--- START ---

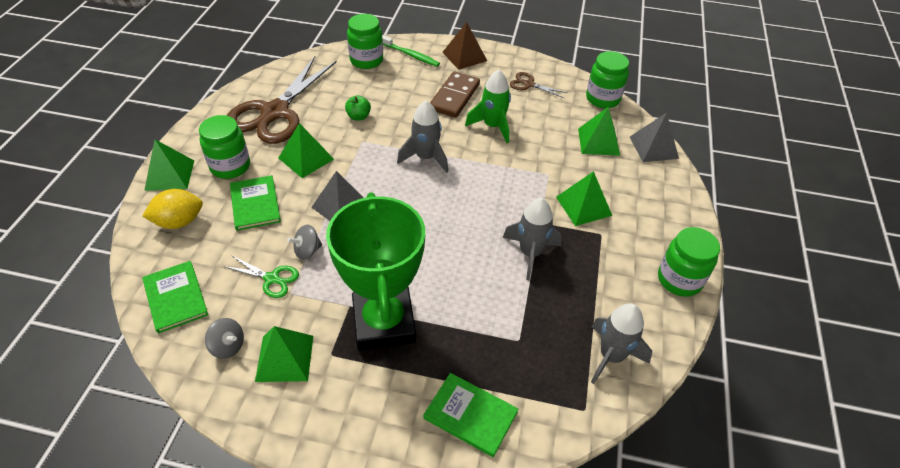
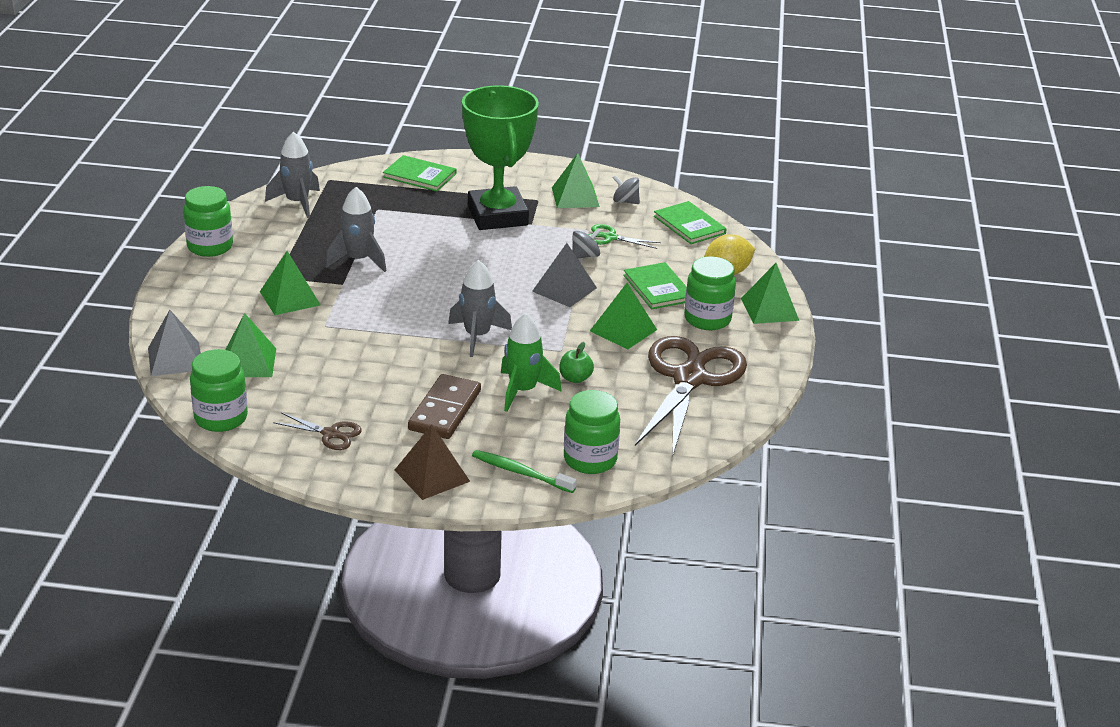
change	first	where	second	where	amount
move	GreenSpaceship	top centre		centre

--- END ---
--- START ---

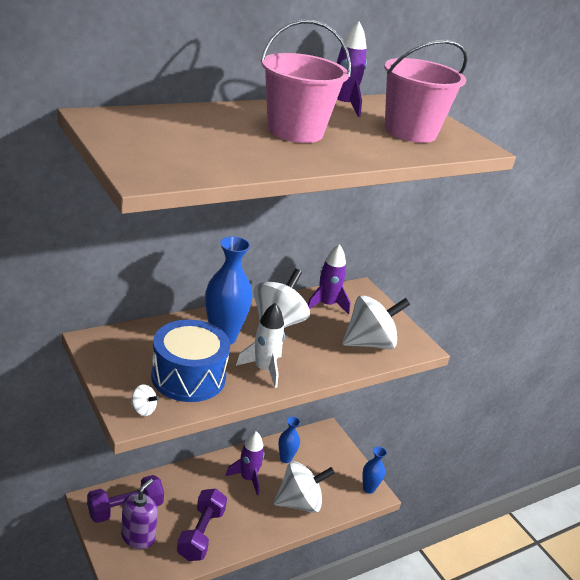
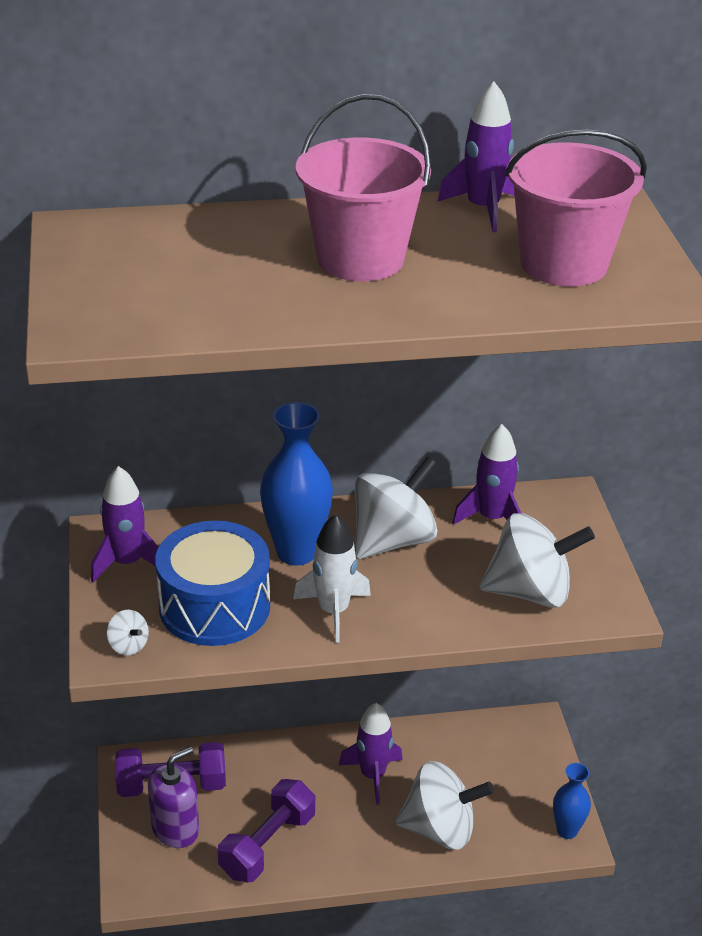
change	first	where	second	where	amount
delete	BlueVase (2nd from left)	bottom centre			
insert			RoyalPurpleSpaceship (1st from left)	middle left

--- END ---

** What you are asked to do **
Could you find every line in the records above that has the string "from" and copy it?

** Response to this task **
delete	BlueVase (2nd from left)	bottom centre			
insert			RoyalPurpleSpaceship (1st from left)	middle left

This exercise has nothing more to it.